Consegna
Conta le righe delle voci in cui compare la stringa "real", distinguendo tra maiuscole e minuscole. Scrivi soltanto il numero.

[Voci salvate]
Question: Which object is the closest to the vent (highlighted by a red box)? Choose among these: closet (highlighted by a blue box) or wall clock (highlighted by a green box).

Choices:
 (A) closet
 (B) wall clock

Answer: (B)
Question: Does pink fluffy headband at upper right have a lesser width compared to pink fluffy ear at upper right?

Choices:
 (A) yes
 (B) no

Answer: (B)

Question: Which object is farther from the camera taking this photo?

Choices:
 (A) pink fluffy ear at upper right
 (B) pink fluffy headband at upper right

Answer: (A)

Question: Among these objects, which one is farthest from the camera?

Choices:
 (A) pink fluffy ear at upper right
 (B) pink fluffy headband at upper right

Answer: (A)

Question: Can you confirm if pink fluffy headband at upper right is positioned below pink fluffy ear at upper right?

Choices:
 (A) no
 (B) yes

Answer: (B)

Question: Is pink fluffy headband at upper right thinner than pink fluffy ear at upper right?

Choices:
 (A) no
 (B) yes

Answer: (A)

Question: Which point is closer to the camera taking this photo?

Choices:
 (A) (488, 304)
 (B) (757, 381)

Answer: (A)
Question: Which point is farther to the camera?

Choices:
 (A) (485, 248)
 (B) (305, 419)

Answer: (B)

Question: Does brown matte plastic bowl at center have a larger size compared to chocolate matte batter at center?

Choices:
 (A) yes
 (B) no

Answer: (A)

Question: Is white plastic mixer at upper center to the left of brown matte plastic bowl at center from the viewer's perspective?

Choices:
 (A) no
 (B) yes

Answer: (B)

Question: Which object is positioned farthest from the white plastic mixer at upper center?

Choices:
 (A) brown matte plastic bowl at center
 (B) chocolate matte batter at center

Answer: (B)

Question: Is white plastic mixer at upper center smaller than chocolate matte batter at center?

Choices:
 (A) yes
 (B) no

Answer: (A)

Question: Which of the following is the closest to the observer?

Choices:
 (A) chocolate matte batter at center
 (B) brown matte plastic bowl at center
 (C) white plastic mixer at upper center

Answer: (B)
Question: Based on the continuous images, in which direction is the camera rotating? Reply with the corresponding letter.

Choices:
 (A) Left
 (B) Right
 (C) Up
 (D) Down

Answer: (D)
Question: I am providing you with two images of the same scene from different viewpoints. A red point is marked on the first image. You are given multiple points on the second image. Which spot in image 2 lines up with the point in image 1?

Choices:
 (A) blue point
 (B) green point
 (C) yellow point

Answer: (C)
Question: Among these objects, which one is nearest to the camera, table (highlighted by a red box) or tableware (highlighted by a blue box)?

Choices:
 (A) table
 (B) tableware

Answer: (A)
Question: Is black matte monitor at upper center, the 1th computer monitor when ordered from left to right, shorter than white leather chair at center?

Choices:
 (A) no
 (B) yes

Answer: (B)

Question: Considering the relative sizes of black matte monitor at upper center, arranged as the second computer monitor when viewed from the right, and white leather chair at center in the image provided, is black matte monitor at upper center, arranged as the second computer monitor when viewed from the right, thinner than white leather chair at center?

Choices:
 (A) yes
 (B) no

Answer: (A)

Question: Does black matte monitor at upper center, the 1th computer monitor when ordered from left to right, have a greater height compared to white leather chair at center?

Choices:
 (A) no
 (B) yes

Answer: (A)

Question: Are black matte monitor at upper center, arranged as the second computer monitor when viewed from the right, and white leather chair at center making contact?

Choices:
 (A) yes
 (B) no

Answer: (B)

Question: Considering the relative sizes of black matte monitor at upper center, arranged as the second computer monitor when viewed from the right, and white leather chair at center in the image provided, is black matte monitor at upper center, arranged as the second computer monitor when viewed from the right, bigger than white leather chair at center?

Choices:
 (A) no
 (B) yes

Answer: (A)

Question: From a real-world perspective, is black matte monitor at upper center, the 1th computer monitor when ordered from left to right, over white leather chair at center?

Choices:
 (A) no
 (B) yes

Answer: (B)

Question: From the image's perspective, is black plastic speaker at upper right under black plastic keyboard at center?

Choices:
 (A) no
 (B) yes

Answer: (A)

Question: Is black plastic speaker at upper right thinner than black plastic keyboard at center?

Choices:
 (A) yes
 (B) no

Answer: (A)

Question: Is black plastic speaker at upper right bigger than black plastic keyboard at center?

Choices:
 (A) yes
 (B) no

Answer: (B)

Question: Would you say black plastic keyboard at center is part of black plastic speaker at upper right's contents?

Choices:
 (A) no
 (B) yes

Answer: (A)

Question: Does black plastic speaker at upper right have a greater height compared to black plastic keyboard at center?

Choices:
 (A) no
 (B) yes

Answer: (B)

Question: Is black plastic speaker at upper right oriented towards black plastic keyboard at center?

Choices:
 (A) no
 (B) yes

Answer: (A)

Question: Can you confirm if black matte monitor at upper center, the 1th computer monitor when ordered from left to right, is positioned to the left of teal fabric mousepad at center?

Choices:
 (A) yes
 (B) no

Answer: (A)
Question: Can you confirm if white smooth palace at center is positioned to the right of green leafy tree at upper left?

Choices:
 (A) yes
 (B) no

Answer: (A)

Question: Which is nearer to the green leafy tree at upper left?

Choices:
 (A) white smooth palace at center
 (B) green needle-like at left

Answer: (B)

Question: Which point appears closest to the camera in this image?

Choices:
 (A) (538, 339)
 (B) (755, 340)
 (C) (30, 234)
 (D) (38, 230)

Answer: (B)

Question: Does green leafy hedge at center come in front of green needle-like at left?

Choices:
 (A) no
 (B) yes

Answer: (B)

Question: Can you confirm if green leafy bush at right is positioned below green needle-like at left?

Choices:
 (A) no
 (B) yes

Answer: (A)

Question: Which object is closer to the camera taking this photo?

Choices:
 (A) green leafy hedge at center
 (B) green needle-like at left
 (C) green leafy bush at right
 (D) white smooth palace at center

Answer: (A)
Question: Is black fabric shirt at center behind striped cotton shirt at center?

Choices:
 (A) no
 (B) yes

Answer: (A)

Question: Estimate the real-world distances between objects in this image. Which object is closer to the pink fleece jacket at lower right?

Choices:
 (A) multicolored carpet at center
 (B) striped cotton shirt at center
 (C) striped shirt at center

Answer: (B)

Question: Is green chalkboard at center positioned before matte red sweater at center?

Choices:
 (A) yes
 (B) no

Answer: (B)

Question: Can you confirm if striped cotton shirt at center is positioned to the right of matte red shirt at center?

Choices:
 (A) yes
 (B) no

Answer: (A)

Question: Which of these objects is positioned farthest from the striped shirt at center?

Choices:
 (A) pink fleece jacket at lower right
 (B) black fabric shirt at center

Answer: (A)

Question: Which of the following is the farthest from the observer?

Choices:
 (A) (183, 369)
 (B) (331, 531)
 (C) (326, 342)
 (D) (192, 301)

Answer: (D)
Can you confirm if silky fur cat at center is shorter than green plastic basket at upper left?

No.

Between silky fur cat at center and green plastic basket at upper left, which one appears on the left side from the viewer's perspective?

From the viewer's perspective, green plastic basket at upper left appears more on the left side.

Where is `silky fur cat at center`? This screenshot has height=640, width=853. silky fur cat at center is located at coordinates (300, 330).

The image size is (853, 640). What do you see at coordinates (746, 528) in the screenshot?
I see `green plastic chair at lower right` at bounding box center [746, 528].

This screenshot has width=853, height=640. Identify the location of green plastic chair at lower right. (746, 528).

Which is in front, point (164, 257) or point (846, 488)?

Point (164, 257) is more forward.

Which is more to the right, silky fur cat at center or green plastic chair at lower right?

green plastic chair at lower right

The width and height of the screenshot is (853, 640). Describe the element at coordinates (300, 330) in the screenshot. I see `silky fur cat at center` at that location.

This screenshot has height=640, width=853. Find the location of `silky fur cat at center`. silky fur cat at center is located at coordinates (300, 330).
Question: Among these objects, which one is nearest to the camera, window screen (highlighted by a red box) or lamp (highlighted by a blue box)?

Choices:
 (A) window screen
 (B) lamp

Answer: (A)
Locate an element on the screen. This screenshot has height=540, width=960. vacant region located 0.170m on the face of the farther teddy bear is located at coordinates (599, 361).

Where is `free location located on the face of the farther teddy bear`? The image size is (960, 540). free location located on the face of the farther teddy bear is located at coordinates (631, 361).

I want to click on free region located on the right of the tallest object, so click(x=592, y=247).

Risposta
2